Image sets with object changes
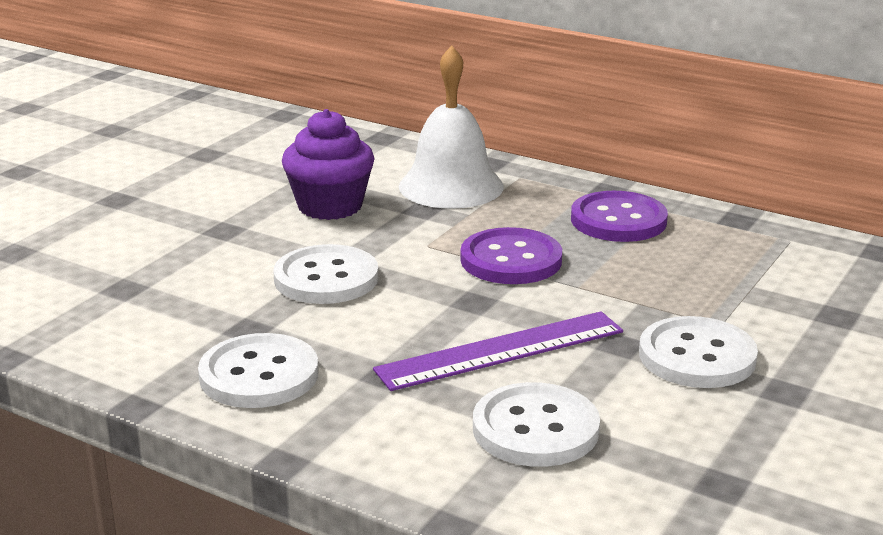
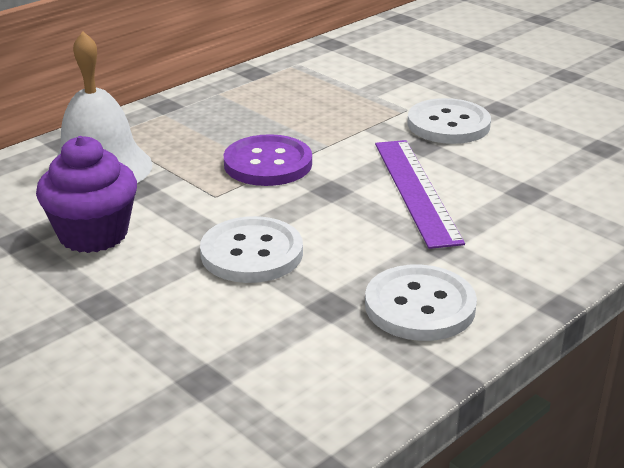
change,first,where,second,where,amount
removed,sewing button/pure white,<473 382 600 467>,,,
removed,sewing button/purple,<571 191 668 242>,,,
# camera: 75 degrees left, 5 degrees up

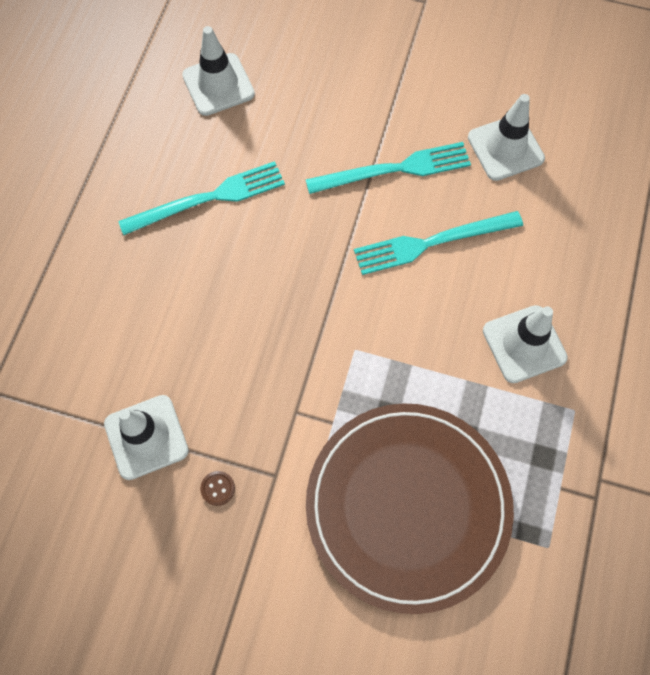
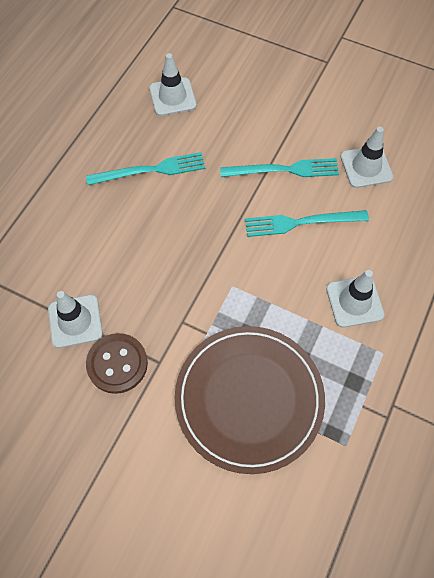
change,first,where,second,where,amount
resized,sewing button/russet,<200 471 235 506>,,<86 333 148 394>,x2.48
# camera: 10 degrees right, 5 degrees down

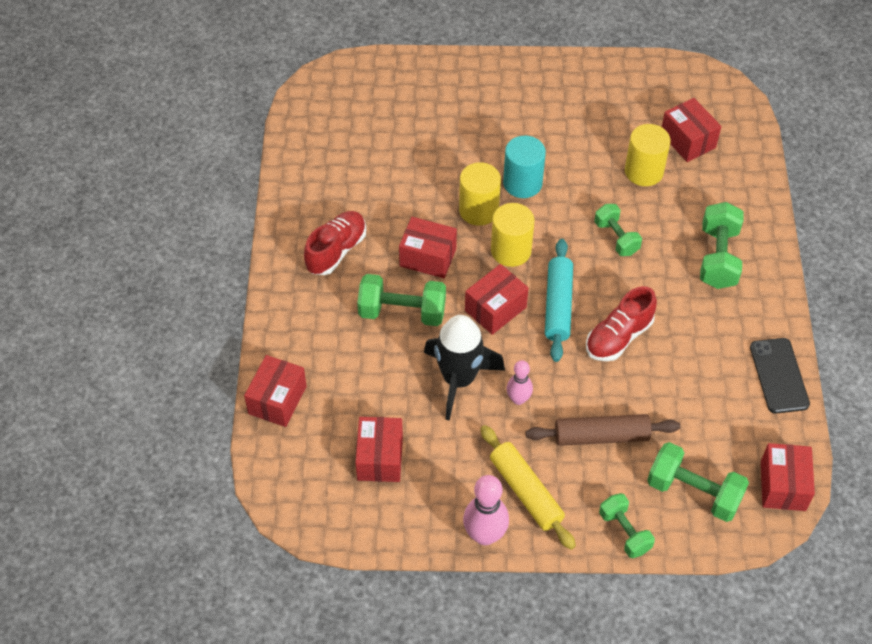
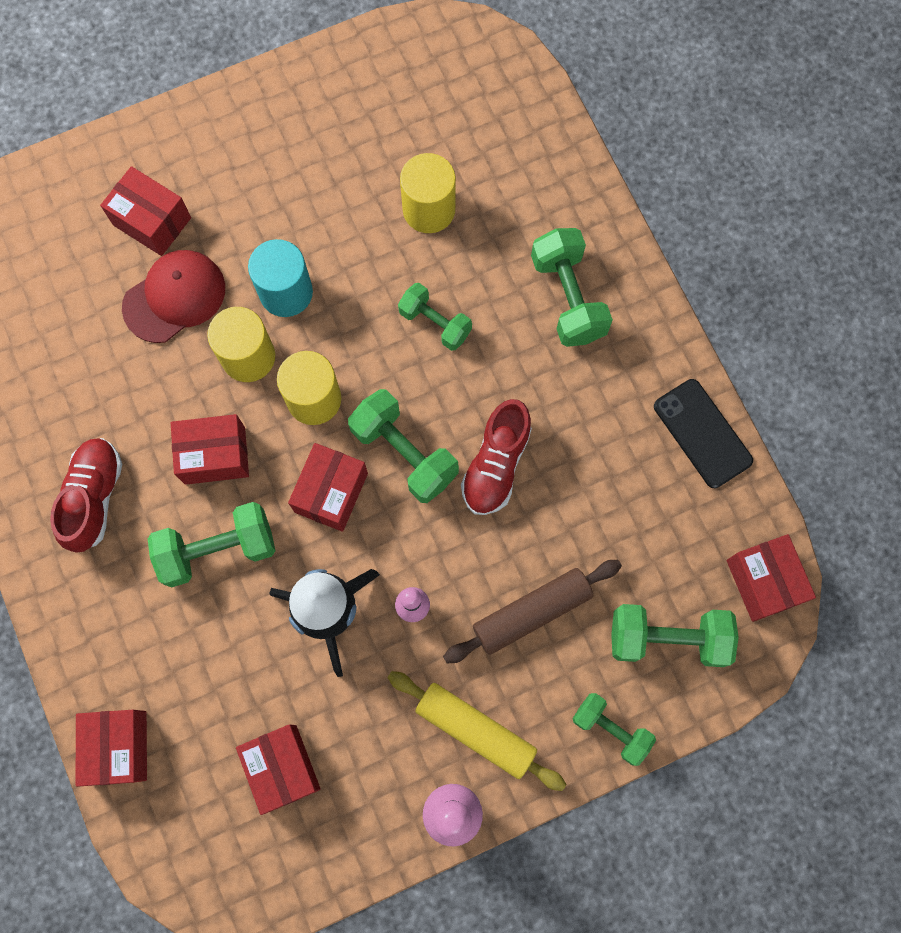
change,first,where,second,where,amount
moved,box/scarlet,<662 98 721 162>,,<100 166 191 256>,
added,,,baseball cap/scarlet,<122 250 225 343>,
replaced,pastry roller/turquoise,<545 239 573 362>,free weight/emerald,<348 389 459 503>,
# camera: 25 degrees left, 20 degrees up

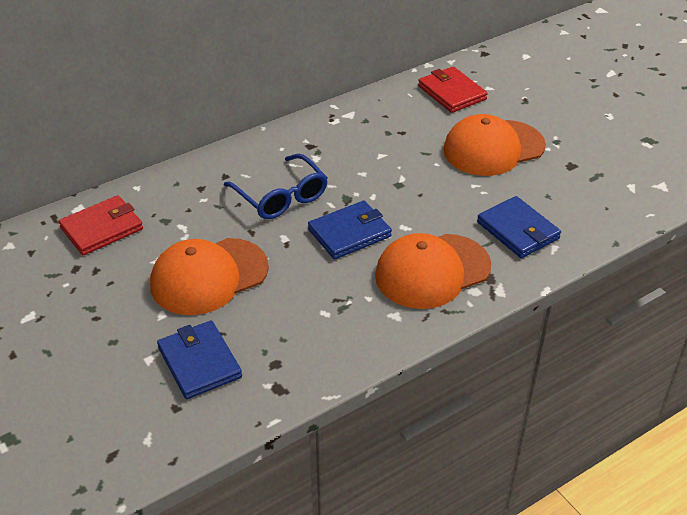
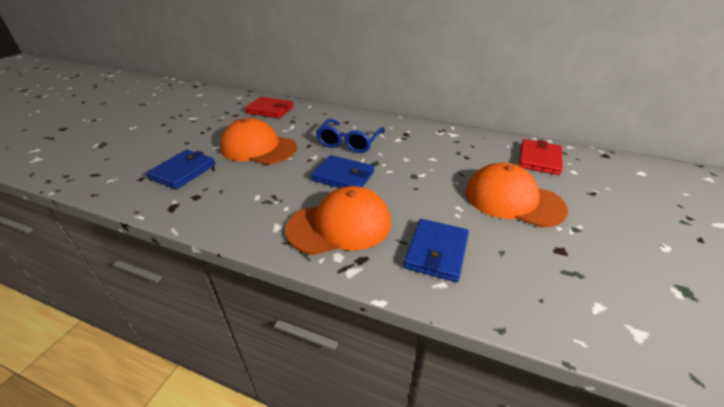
change,first,where,second,where,amount
turned,baseball cap/bright orange,<375 233 491 309>,,<286 186 391 255>,135 degrees clockwise
# camera: 55 degrees right, 5 degrees down

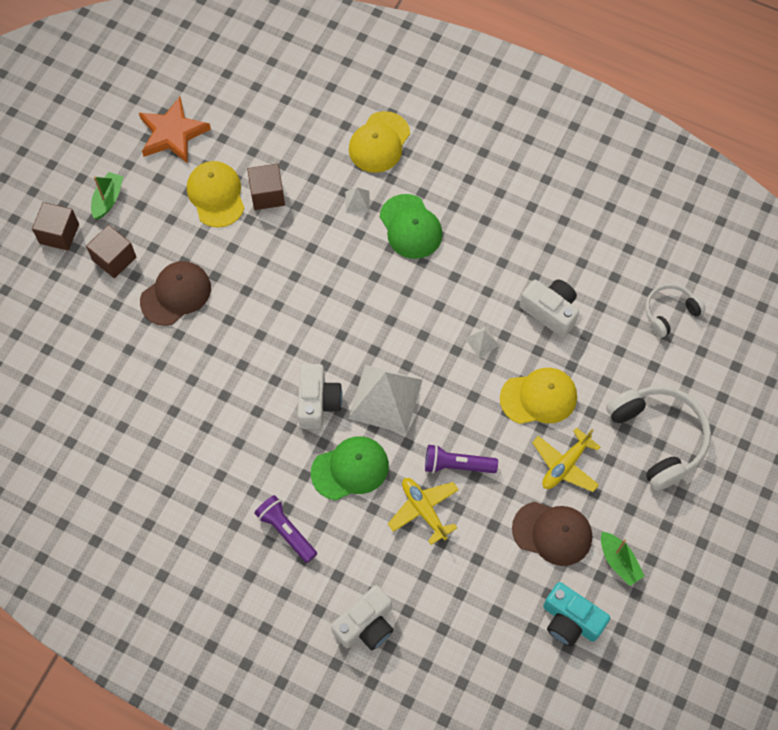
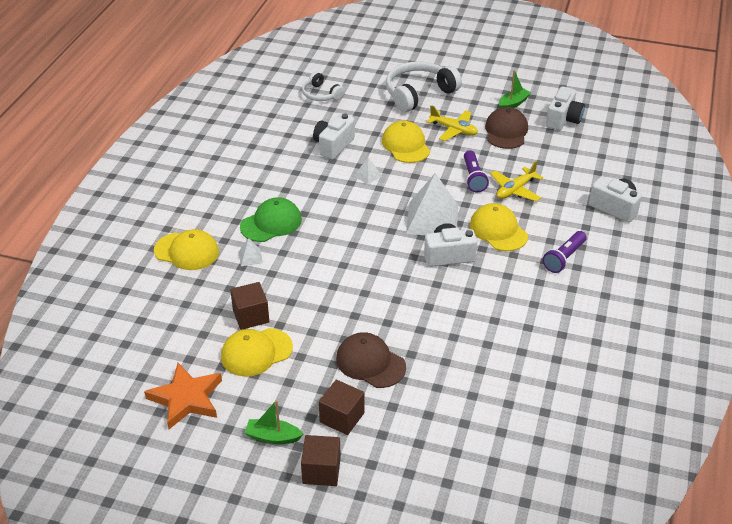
change,first,where,second,where,amount
recoloured,baseball cap/emerald,<311 436 389 500>,baseball cap/yellow,<470 203 528 251>,
recoloured,photo camera/turquoise,<543 582 610 646>,photo camera/pure white,<546 86 585 130>,
# camera: 100 degrees left, 25 degrees down

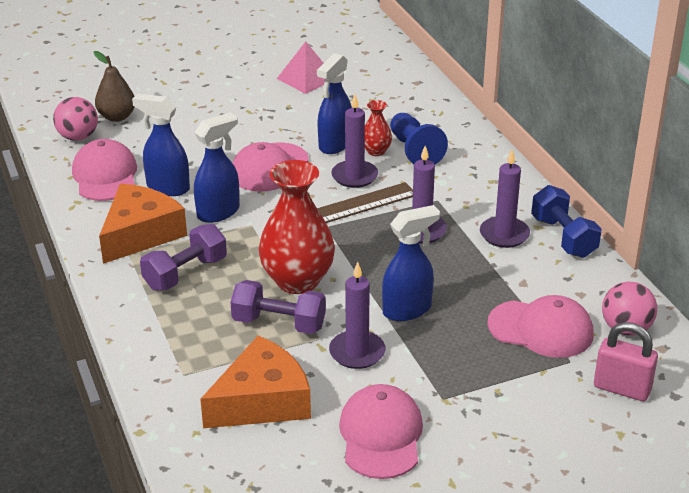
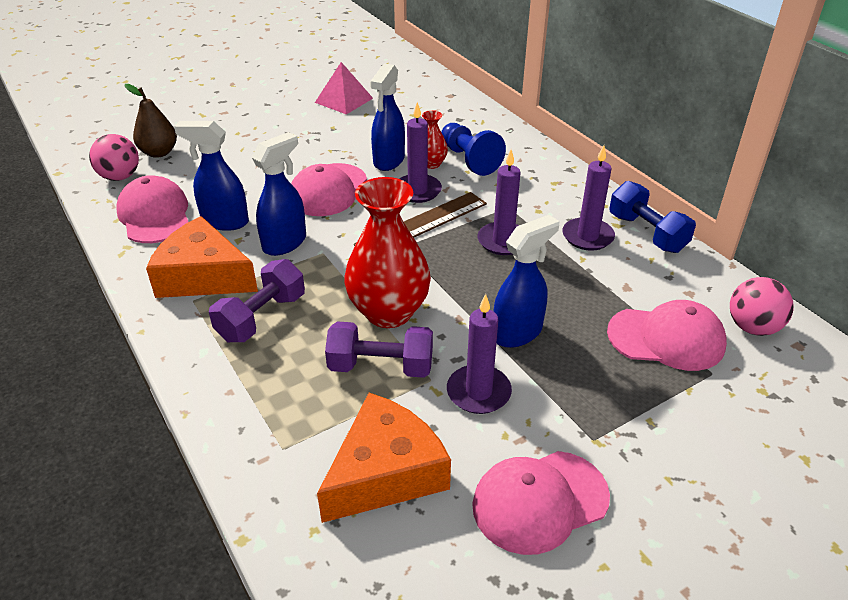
change,first,where,second,where,amount
turned,cheese wedge/bright orange,<99 184 187 264>,,<146 216 258 298>,90 degrees counterclockwise
turned,baseball cap/rosy,<339 384 423 479>,,<472 451 610 555>,105 degrees counterclockwise
removed,small lock/rosy,<594 322 658 401>,,,
# camera: 10 degrees left, 5 degrees up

__Work request__: Write out each entry exactly as given, omitting any picture.

__Output for this exercise__:
change,first,where,second,where,amount
removed,sewing button/pure white,<473 382 600 467>,,,
removed,sewing button/purple,<571 191 668 242>,,,
# camera: 75 degrees left, 5 degrees up

change,first,where,second,where,amount
resized,sewing button/russet,<200 471 235 506>,,<86 333 148 394>,x2.48
# camera: 10 degrees right, 5 degrees down

change,first,where,second,where,amount
moved,box/scarlet,<662 98 721 162>,,<100 166 191 256>,
added,,,baseball cap/scarlet,<122 250 225 343>,
replaced,pastry roller/turquoise,<545 239 573 362>,free weight/emerald,<348 389 459 503>,
# camera: 25 degrees left, 20 degrees up

change,first,where,second,where,amount
turned,baseball cap/bright orange,<375 233 491 309>,,<286 186 391 255>,135 degrees clockwise
# camera: 55 degrees right, 5 degrees down

change,first,where,second,where,amount
recoloured,baseball cap/emerald,<311 436 389 500>,baseball cap/yellow,<470 203 528 251>,
recoloured,photo camera/turquoise,<543 582 610 646>,photo camera/pure white,<546 86 585 130>,
# camera: 100 degrees left, 25 degrees down

change,first,where,second,where,amount
turned,cheese wedge/bright orange,<99 184 187 264>,,<146 216 258 298>,90 degrees counterclockwise
turned,baseball cap/rosy,<339 384 423 479>,,<472 451 610 555>,105 degrees counterclockwise
removed,small lock/rosy,<594 322 658 401>,,,
# camera: 10 degrees left, 5 degrees up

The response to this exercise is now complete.